Please rewrite the material below, renaming "counterclockwise" to "anticlockwise" everywhere it occurs and leaving everything else unchanged.

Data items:
- - - -
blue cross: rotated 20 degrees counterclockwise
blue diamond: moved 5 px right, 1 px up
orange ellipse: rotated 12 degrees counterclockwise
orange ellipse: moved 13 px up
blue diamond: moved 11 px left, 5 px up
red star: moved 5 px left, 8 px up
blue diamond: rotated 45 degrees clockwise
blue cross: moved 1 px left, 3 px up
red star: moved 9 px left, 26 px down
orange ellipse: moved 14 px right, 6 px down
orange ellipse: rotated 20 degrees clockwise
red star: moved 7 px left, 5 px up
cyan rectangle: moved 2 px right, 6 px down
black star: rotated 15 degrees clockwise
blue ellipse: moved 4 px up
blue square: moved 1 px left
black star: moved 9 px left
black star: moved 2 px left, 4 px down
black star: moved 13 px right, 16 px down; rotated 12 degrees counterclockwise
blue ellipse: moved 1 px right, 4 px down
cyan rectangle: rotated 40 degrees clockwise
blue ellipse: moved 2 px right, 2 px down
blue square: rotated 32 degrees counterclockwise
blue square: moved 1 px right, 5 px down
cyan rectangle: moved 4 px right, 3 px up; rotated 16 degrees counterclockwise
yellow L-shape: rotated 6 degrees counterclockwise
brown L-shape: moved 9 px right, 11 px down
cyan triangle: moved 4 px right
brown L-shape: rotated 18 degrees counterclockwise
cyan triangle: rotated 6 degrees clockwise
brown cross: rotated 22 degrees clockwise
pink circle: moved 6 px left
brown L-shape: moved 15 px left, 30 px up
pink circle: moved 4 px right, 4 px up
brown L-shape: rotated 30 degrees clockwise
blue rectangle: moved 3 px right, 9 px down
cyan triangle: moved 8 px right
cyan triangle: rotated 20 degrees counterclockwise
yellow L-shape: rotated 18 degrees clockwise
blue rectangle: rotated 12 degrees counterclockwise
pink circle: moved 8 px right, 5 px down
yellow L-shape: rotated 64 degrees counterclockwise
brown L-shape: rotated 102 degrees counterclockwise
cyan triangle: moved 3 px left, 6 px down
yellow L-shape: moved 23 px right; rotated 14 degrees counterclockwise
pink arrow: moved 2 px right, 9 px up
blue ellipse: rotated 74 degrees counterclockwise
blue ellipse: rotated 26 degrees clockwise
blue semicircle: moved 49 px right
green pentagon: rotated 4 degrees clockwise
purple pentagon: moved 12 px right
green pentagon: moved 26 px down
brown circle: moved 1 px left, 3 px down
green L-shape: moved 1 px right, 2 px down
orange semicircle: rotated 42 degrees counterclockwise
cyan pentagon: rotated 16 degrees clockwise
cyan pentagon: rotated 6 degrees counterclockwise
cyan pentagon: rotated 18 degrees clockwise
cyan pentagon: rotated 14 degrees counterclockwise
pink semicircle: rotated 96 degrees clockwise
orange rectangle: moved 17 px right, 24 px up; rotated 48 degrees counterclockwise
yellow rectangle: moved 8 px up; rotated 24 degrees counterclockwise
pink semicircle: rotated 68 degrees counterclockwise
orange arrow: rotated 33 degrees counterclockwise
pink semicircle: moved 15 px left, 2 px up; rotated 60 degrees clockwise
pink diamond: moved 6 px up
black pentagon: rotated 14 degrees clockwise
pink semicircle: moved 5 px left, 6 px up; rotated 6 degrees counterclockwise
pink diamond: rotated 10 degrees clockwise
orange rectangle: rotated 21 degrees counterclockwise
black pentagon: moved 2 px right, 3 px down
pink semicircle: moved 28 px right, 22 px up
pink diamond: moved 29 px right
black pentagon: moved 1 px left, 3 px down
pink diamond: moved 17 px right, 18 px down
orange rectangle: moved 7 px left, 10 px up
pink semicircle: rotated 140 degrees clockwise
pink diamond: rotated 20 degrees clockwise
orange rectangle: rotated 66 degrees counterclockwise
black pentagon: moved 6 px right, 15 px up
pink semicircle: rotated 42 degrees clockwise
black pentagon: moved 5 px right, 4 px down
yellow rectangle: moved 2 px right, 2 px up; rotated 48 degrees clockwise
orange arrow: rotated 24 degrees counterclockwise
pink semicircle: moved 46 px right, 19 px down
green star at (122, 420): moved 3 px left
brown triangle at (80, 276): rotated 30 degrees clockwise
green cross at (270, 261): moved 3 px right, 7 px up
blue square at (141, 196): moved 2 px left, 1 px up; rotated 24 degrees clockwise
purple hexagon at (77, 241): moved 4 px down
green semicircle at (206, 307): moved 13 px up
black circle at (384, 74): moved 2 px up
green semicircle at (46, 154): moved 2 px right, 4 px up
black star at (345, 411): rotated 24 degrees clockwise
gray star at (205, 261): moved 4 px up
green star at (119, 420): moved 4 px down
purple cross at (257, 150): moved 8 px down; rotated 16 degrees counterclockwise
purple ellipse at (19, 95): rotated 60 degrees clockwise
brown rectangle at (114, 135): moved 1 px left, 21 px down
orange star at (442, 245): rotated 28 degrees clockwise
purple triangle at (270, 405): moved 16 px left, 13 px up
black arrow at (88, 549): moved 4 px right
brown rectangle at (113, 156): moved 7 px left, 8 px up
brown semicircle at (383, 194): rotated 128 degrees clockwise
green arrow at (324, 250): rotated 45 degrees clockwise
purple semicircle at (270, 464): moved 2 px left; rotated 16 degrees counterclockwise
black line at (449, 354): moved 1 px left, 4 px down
- - - -
Solution to this exercise:
blue cross: rotated 20 degrees anticlockwise
blue diamond: moved 5 px right, 1 px up
orange ellipse: rotated 12 degrees anticlockwise
orange ellipse: moved 13 px up
blue diamond: moved 11 px left, 5 px up
red star: moved 5 px left, 8 px up
blue diamond: rotated 45 degrees clockwise
blue cross: moved 1 px left, 3 px up
red star: moved 9 px left, 26 px down
orange ellipse: moved 14 px right, 6 px down
orange ellipse: rotated 20 degrees clockwise
red star: moved 7 px left, 5 px up
cyan rectangle: moved 2 px right, 6 px down
black star: rotated 15 degrees clockwise
blue ellipse: moved 4 px up
blue square: moved 1 px left
black star: moved 9 px left
black star: moved 2 px left, 4 px down
black star: moved 13 px right, 16 px down; rotated 12 degrees anticlockwise
blue ellipse: moved 1 px right, 4 px down
cyan rectangle: rotated 40 degrees clockwise
blue ellipse: moved 2 px right, 2 px down
blue square: rotated 32 degrees anticlockwise
blue square: moved 1 px right, 5 px down
cyan rectangle: moved 4 px right, 3 px up; rotated 16 degrees anticlockwise
yellow L-shape: rotated 6 degrees anticlockwise
brown L-shape: moved 9 px right, 11 px down
cyan triangle: moved 4 px right
brown L-shape: rotated 18 degrees anticlockwise
cyan triangle: rotated 6 degrees clockwise
brown cross: rotated 22 degrees clockwise
pink circle: moved 6 px left
brown L-shape: moved 15 px left, 30 px up
pink circle: moved 4 px right, 4 px up
brown L-shape: rotated 30 degrees clockwise
blue rectangle: moved 3 px right, 9 px down
cyan triangle: moved 8 px right
cyan triangle: rotated 20 degrees anticlockwise
yellow L-shape: rotated 18 degrees clockwise
blue rectangle: rotated 12 degrees anticlockwise
pink circle: moved 8 px right, 5 px down
yellow L-shape: rotated 64 degrees anticlockwise
brown L-shape: rotated 102 degrees anticlockwise
cyan triangle: moved 3 px left, 6 px down
yellow L-shape: moved 23 px right; rotated 14 degrees anticlockwise
pink arrow: moved 2 px right, 9 px up
blue ellipse: rotated 74 degrees anticlockwise
blue ellipse: rotated 26 degrees clockwise
blue semicircle: moved 49 px right
green pentagon: rotated 4 degrees clockwise
purple pentagon: moved 12 px right
green pentagon: moved 26 px down
brown circle: moved 1 px left, 3 px down
green L-shape: moved 1 px right, 2 px down
orange semicircle: rotated 42 degrees anticlockwise
cyan pentagon: rotated 16 degrees clockwise
cyan pentagon: rotated 6 degrees anticlockwise
cyan pentagon: rotated 18 degrees clockwise
cyan pentagon: rotated 14 degrees anticlockwise
pink semicircle: rotated 96 degrees clockwise
orange rectangle: moved 17 px right, 24 px up; rotated 48 degrees anticlockwise
yellow rectangle: moved 8 px up; rotated 24 degrees anticlockwise
pink semicircle: rotated 68 degrees anticlockwise
orange arrow: rotated 33 degrees anticlockwise
pink semicircle: moved 15 px left, 2 px up; rotated 60 degrees clockwise
pink diamond: moved 6 px up
black pentagon: rotated 14 degrees clockwise
pink semicircle: moved 5 px left, 6 px up; rotated 6 degrees anticlockwise
pink diamond: rotated 10 degrees clockwise
orange rectangle: rotated 21 degrees anticlockwise
black pentagon: moved 2 px right, 3 px down
pink semicircle: moved 28 px right, 22 px up
pink diamond: moved 29 px right
black pentagon: moved 1 px left, 3 px down
pink diamond: moved 17 px right, 18 px down
orange rectangle: moved 7 px left, 10 px up
pink semicircle: rotated 140 degrees clockwise
pink diamond: rotated 20 degrees clockwise
orange rectangle: rotated 66 degrees anticlockwise
black pentagon: moved 6 px right, 15 px up
pink semicircle: rotated 42 degrees clockwise
black pentagon: moved 5 px right, 4 px down
yellow rectangle: moved 2 px right, 2 px up; rotated 48 degrees clockwise
orange arrow: rotated 24 degrees anticlockwise
pink semicircle: moved 46 px right, 19 px down
green star at (122, 420): moved 3 px left
brown triangle at (80, 276): rotated 30 degrees clockwise
green cross at (270, 261): moved 3 px right, 7 px up
blue square at (141, 196): moved 2 px left, 1 px up; rotated 24 degrees clockwise
purple hexagon at (77, 241): moved 4 px down
green semicircle at (206, 307): moved 13 px up
black circle at (384, 74): moved 2 px up
green semicircle at (46, 154): moved 2 px right, 4 px up
black star at (345, 411): rotated 24 degrees clockwise
gray star at (205, 261): moved 4 px up
green star at (119, 420): moved 4 px down
purple cross at (257, 150): moved 8 px down; rotated 16 degrees anticlockwise
purple ellipse at (19, 95): rotated 60 degrees clockwise
brown rectangle at (114, 135): moved 1 px left, 21 px down
orange star at (442, 245): rotated 28 degrees clockwise
purple triangle at (270, 405): moved 16 px left, 13 px up
black arrow at (88, 549): moved 4 px right
brown rectangle at (113, 156): moved 7 px left, 8 px up
brown semicircle at (383, 194): rotated 128 degrees clockwise
green arrow at (324, 250): rotated 45 degrees clockwise
purple semicircle at (270, 464): moved 2 px left; rotated 16 degrees anticlockwise
black line at (449, 354): moved 1 px left, 4 px down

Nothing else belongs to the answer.